===== Records supplied =====

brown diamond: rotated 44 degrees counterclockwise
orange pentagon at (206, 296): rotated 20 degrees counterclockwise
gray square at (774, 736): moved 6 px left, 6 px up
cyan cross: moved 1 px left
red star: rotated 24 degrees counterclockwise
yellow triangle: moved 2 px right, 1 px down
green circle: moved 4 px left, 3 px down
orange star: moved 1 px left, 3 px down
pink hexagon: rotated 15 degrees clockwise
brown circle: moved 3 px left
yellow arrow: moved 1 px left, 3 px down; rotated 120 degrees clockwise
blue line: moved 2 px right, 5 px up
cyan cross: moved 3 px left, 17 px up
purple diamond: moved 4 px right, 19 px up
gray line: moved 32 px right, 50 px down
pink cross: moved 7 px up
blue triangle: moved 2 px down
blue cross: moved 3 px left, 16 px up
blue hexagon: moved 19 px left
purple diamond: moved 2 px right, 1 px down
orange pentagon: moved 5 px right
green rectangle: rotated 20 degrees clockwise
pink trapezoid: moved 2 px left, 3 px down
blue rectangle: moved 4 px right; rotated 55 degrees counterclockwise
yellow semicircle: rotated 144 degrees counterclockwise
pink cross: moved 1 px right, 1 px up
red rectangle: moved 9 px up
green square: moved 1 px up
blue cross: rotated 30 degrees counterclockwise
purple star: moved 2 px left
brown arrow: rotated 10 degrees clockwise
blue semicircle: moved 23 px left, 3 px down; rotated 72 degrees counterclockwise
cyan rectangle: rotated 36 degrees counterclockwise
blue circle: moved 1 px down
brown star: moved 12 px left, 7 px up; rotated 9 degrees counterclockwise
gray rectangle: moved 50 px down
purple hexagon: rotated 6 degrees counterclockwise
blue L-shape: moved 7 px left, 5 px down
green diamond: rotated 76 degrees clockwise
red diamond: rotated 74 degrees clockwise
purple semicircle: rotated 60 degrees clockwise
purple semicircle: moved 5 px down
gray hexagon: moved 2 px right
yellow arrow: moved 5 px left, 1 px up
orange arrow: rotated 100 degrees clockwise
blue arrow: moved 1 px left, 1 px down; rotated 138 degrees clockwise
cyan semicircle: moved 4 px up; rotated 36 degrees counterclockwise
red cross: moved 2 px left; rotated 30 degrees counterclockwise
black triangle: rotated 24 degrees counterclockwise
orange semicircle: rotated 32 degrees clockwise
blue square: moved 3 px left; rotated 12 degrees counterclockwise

=====

Could you restate word for word the lines above from the one containing "yellow semicircle: rotated" through the one containing "yellow arrow: moved 5 px left, 1 px up", both included, and nothing else?

yellow semicircle: rotated 144 degrees counterclockwise
pink cross: moved 1 px right, 1 px up
red rectangle: moved 9 px up
green square: moved 1 px up
blue cross: rotated 30 degrees counterclockwise
purple star: moved 2 px left
brown arrow: rotated 10 degrees clockwise
blue semicircle: moved 23 px left, 3 px down; rotated 72 degrees counterclockwise
cyan rectangle: rotated 36 degrees counterclockwise
blue circle: moved 1 px down
brown star: moved 12 px left, 7 px up; rotated 9 degrees counterclockwise
gray rectangle: moved 50 px down
purple hexagon: rotated 6 degrees counterclockwise
blue L-shape: moved 7 px left, 5 px down
green diamond: rotated 76 degrees clockwise
red diamond: rotated 74 degrees clockwise
purple semicircle: rotated 60 degrees clockwise
purple semicircle: moved 5 px down
gray hexagon: moved 2 px right
yellow arrow: moved 5 px left, 1 px up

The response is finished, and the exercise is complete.